(Source data)
------------------------------------
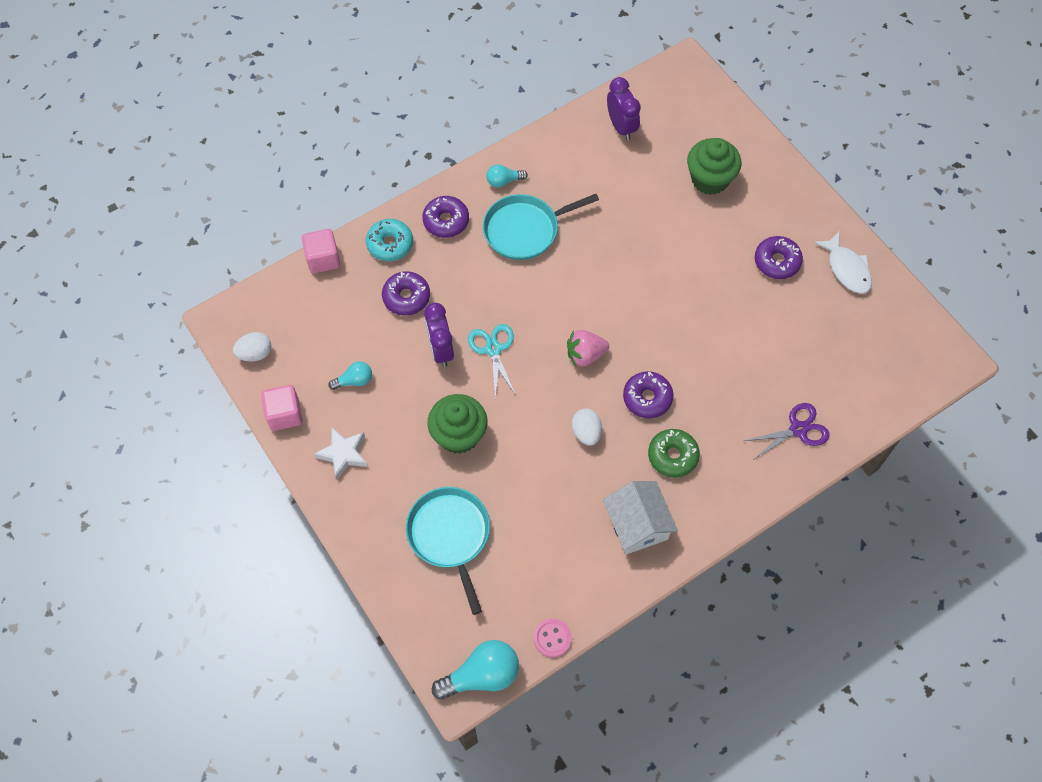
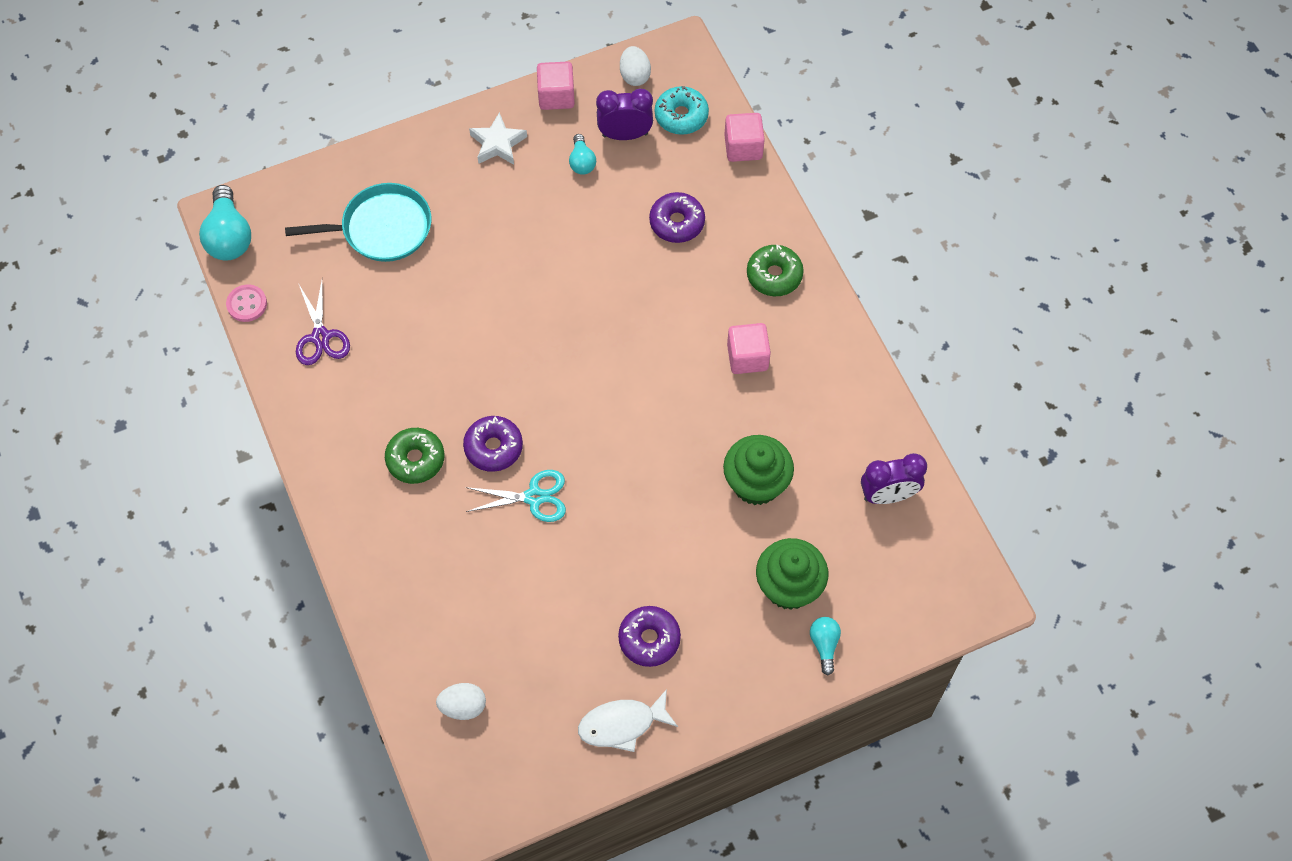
camera: 100 degrees right, 0 degrees up
(390, 244) = (751, 214): turquoise donut -> turquoise donut (681, 116)
(441, 350) = (602, 248): purple clock -> purple clock (625, 135)
(446, 221) = (774, 275): purple donut -> green donut
(459, 435) = (494, 251): green cupcake -> green cupcake (756, 483)
(493, 349) = (592, 300): turquoise scissors -> turquoise scissors (534, 497)
(504, 181) = (822, 345): turquoise light bulb -> turquoise light bulb (824, 645)
(525, 230) = (747, 357): turquoise pan -> pink cube
(585, 355) = (564, 393): pink strawberry -> none
(586, 432) = (466, 376): white egg -> white egg (463, 706)
(637, 524) = (345, 407): white house -> none
(798, 429) = (414, 604): purple scissors -> purple scissors (320, 337)

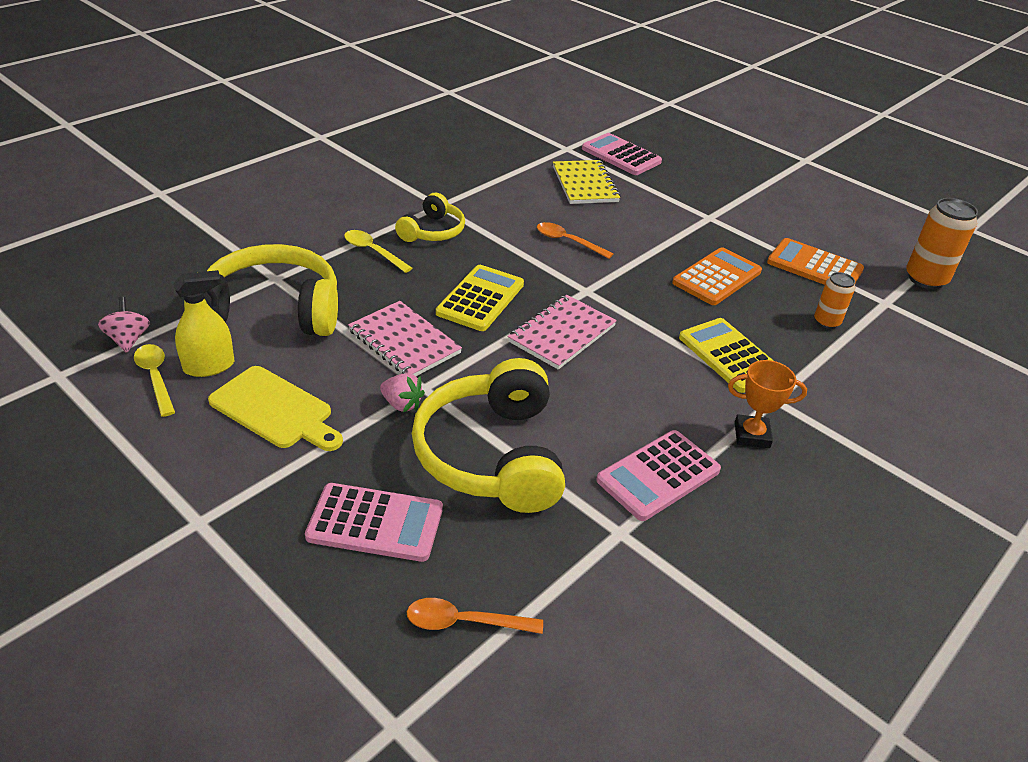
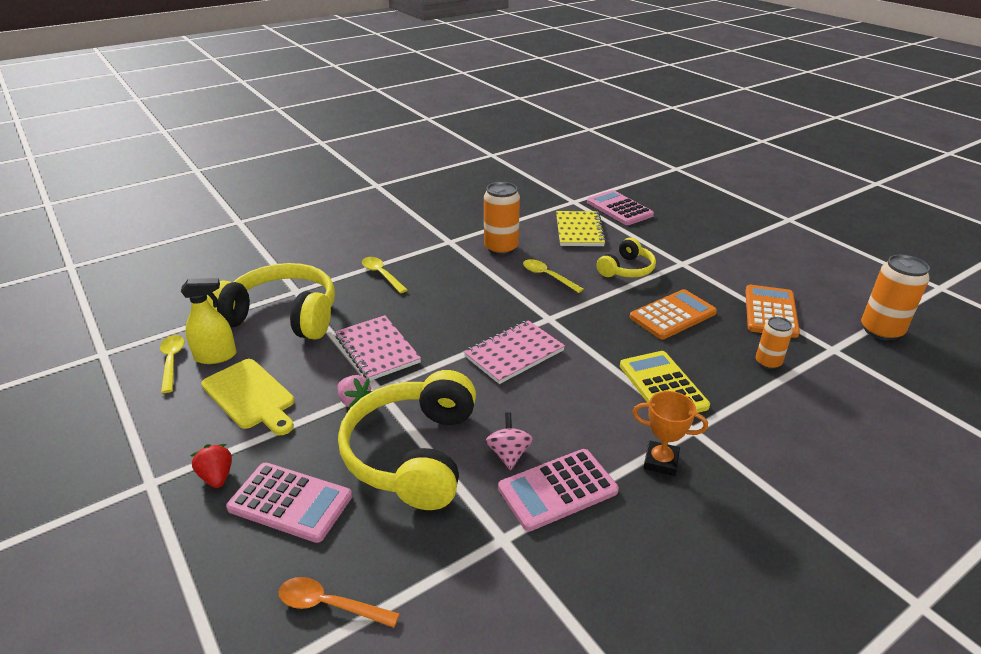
camera: 15 degrees right, 5 degrees down
(128, 339) = (166, 330): pink spinning top -> pink spinning top (509, 454)
(276, 505) = (217, 477): none -> red strawberry
(432, 231) = (436, 261): yellow headphones -> yellow headphones (626, 269)
(480, 299) = (454, 318): yellow calculator -> none
(503, 210) = (501, 248): none -> orange can
(567, 241) = (547, 276): orange spoon -> yellow spoon
(814, 266) = (770, 312): orange calculator -> orange calculator turned 60 degrees clockwise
------------------------------------
Without the pictures, write out the lines from the beginning of the entries through the line with "camera: 15 degrees right, 5 degrees down".

OUTPUT:
camera: 100 degrees right, 0 degrees up
(390, 244) = (751, 214): turquoise donut -> turquoise donut (681, 116)
(441, 350) = (602, 248): purple clock -> purple clock (625, 135)
(446, 221) = (774, 275): purple donut -> green donut
(459, 435) = (494, 251): green cupcake -> green cupcake (756, 483)
(493, 349) = (592, 300): turquoise scissors -> turquoise scissors (534, 497)
(504, 181) = (822, 345): turquoise light bulb -> turquoise light bulb (824, 645)
(525, 230) = (747, 357): turquoise pan -> pink cube
(585, 355) = (564, 393): pink strawberry -> none
(586, 432) = (466, 376): white egg -> white egg (463, 706)
(637, 524) = (345, 407): white house -> none
(798, 429) = (414, 604): purple scissors -> purple scissors (320, 337)

camera: 15 degrees right, 5 degrees down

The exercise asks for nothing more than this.